## INPUT MATERIAL

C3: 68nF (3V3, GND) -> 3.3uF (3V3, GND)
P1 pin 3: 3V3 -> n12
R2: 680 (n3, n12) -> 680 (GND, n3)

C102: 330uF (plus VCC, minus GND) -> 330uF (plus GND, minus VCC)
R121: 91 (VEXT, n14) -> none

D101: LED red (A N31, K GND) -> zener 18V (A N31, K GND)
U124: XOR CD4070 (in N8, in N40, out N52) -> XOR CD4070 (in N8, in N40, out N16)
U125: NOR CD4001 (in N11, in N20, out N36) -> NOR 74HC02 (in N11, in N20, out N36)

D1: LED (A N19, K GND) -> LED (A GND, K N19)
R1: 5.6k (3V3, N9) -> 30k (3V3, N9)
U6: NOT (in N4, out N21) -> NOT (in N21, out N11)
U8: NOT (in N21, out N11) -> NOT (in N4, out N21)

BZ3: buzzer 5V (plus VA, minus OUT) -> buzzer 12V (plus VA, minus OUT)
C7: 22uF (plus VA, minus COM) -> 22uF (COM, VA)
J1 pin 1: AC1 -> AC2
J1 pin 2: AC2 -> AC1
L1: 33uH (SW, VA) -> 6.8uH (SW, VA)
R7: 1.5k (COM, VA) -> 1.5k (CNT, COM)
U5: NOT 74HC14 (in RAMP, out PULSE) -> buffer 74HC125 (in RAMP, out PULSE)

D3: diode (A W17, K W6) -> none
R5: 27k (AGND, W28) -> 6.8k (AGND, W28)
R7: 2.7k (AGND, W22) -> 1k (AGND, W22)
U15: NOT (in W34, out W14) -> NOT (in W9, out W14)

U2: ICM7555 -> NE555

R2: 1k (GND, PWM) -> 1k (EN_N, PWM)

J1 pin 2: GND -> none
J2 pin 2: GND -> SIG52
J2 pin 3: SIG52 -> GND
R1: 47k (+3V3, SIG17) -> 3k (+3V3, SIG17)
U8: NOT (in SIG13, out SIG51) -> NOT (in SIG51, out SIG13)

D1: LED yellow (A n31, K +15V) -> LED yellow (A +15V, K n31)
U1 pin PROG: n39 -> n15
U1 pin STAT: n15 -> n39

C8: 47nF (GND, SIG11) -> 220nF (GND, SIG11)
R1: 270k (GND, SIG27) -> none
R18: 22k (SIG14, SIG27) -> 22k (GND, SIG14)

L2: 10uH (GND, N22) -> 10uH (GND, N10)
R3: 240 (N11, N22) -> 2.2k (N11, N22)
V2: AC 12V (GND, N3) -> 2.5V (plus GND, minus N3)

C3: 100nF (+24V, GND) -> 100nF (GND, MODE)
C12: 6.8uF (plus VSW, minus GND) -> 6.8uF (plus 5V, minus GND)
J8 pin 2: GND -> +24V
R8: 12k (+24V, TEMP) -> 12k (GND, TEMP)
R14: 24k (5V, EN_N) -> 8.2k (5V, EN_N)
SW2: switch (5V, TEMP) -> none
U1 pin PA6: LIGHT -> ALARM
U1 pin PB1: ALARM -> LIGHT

## WHAT YOU WILL DO
All of the records above are to be printed again exactly as they appear.

## RESPONSE AREA
C3: 68nF (3V3, GND) -> 3.3uF (3V3, GND)
P1 pin 3: 3V3 -> n12
R2: 680 (n3, n12) -> 680 (GND, n3)

C102: 330uF (plus VCC, minus GND) -> 330uF (plus GND, minus VCC)
R121: 91 (VEXT, n14) -> none

D101: LED red (A N31, K GND) -> zener 18V (A N31, K GND)
U124: XOR CD4070 (in N8, in N40, out N52) -> XOR CD4070 (in N8, in N40, out N16)
U125: NOR CD4001 (in N11, in N20, out N36) -> NOR 74HC02 (in N11, in N20, out N36)

D1: LED (A N19, K GND) -> LED (A GND, K N19)
R1: 5.6k (3V3, N9) -> 30k (3V3, N9)
U6: NOT (in N4, out N21) -> NOT (in N21, out N11)
U8: NOT (in N21, out N11) -> NOT (in N4, out N21)

BZ3: buzzer 5V (plus VA, minus OUT) -> buzzer 12V (plus VA, minus OUT)
C7: 22uF (plus VA, minus COM) -> 22uF (COM, VA)
J1 pin 1: AC1 -> AC2
J1 pin 2: AC2 -> AC1
L1: 33uH (SW, VA) -> 6.8uH (SW, VA)
R7: 1.5k (COM, VA) -> 1.5k (CNT, COM)
U5: NOT 74HC14 (in RAMP, out PULSE) -> buffer 74HC125 (in RAMP, out PULSE)

D3: diode (A W17, K W6) -> none
R5: 27k (AGND, W28) -> 6.8k (AGND, W28)
R7: 2.7k (AGND, W22) -> 1k (AGND, W22)
U15: NOT (in W34, out W14) -> NOT (in W9, out W14)

U2: ICM7555 -> NE555

R2: 1k (GND, PWM) -> 1k (EN_N, PWM)

J1 pin 2: GND -> none
J2 pin 2: GND -> SIG52
J2 pin 3: SIG52 -> GND
R1: 47k (+3V3, SIG17) -> 3k (+3V3, SIG17)
U8: NOT (in SIG13, out SIG51) -> NOT (in SIG51, out SIG13)

D1: LED yellow (A n31, K +15V) -> LED yellow (A +15V, K n31)
U1 pin PROG: n39 -> n15
U1 pin STAT: n15 -> n39

C8: 47nF (GND, SIG11) -> 220nF (GND, SIG11)
R1: 270k (GND, SIG27) -> none
R18: 22k (SIG14, SIG27) -> 22k (GND, SIG14)

L2: 10uH (GND, N22) -> 10uH (GND, N10)
R3: 240 (N11, N22) -> 2.2k (N11, N22)
V2: AC 12V (GND, N3) -> 2.5V (plus GND, minus N3)

C3: 100nF (+24V, GND) -> 100nF (GND, MODE)
C12: 6.8uF (plus VSW, minus GND) -> 6.8uF (plus 5V, minus GND)
J8 pin 2: GND -> +24V
R8: 12k (+24V, TEMP) -> 12k (GND, TEMP)
R14: 24k (5V, EN_N) -> 8.2k (5V, EN_N)
SW2: switch (5V, TEMP) -> none
U1 pin PA6: LIGHT -> ALARM
U1 pin PB1: ALARM -> LIGHT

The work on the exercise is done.